• EXTRACTED INFORMATION:
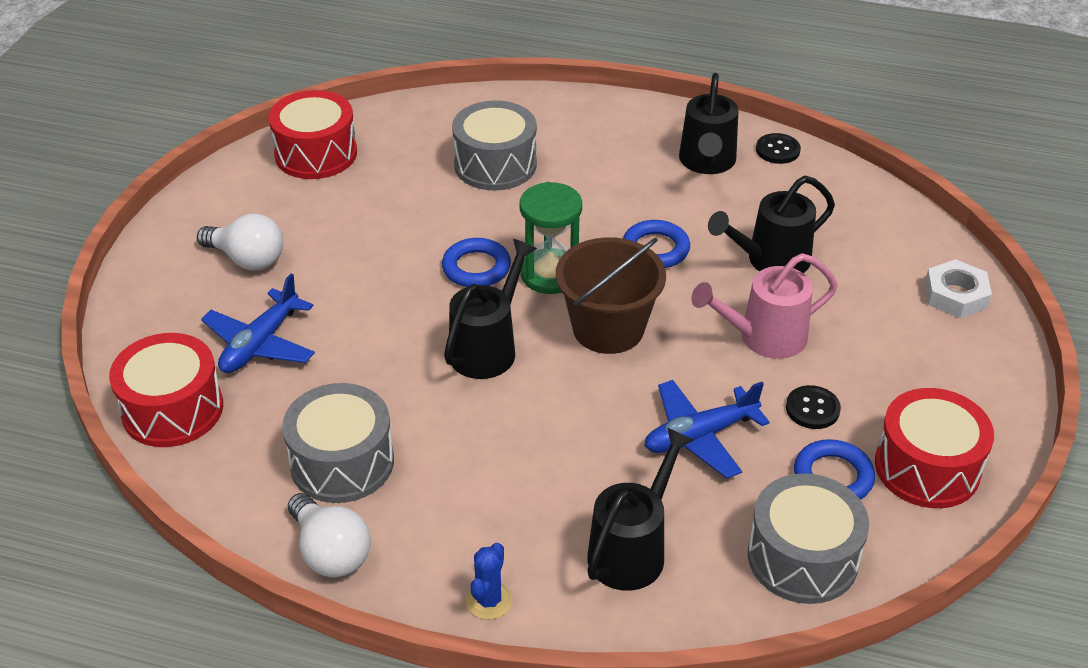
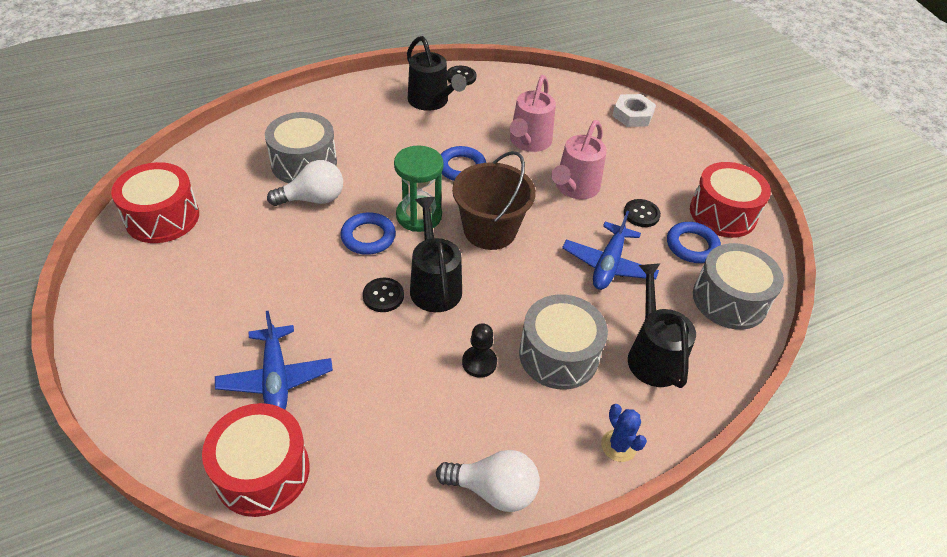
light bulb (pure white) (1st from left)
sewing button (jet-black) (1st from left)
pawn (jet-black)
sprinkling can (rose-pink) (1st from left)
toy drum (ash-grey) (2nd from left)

---

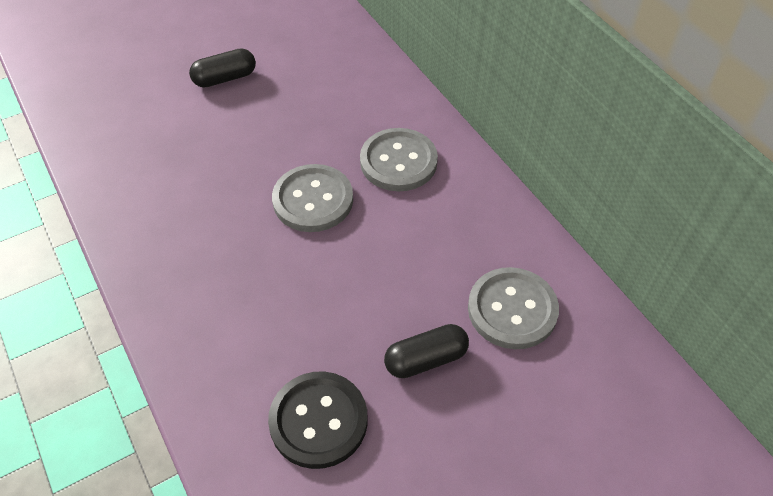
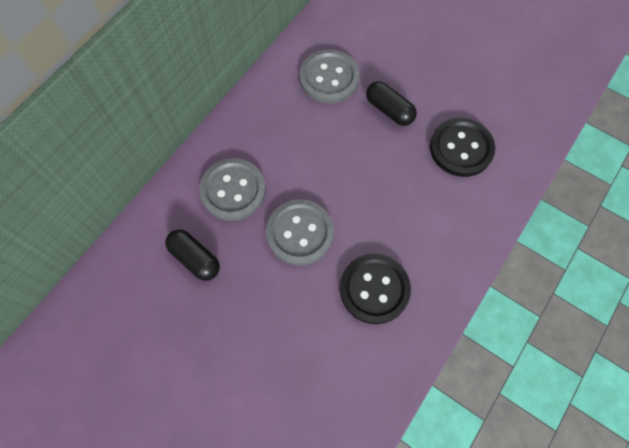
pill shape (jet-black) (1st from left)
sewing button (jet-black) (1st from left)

• DIRECTIONS FOR THIS TASK:
In the listing above, locate the line containing "sprinkling can (rose-pink) (1st from left)" and the line containing "toy drum (ash-grey) (2nd from left)". Transcribe those two lines and everything between them, exactly as written.

• THE COMPLETED TASK:
sprinkling can (rose-pink) (1st from left)
toy drum (ash-grey) (2nd from left)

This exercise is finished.